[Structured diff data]
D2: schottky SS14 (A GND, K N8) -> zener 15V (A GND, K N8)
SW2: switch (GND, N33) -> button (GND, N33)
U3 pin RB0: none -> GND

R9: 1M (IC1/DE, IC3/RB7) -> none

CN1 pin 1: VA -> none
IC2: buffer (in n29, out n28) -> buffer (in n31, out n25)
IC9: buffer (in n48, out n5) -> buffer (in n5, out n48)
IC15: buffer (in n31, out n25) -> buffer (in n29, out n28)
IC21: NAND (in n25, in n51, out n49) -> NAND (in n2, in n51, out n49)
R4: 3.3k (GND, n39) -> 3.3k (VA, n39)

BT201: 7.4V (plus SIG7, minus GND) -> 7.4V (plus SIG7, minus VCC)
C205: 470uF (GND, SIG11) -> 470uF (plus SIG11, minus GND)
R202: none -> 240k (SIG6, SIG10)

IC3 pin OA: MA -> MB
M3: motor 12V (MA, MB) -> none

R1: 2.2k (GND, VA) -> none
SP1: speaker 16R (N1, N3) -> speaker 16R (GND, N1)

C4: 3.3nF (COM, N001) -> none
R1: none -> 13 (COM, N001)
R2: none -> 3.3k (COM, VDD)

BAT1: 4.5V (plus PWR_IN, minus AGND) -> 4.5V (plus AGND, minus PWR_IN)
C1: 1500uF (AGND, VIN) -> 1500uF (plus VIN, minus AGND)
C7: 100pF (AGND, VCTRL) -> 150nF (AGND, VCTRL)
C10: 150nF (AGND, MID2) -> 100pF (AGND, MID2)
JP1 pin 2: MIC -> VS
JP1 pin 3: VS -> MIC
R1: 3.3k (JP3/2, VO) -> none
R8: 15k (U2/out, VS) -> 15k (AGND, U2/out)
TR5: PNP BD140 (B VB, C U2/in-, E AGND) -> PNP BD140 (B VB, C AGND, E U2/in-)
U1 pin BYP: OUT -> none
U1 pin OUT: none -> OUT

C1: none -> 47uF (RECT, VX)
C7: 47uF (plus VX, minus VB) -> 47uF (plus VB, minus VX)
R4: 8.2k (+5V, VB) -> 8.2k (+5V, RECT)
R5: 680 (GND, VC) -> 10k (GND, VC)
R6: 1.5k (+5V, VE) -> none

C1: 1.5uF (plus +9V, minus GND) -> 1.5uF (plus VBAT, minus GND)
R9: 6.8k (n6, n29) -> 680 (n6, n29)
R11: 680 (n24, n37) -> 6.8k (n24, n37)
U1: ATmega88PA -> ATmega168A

→ Exercise goal
If a line of the data holds the string "RECT", list it.

→ Task solution
C1: none -> 47uF (RECT, VX)
R4: 8.2k (+5V, VB) -> 8.2k (+5V, RECT)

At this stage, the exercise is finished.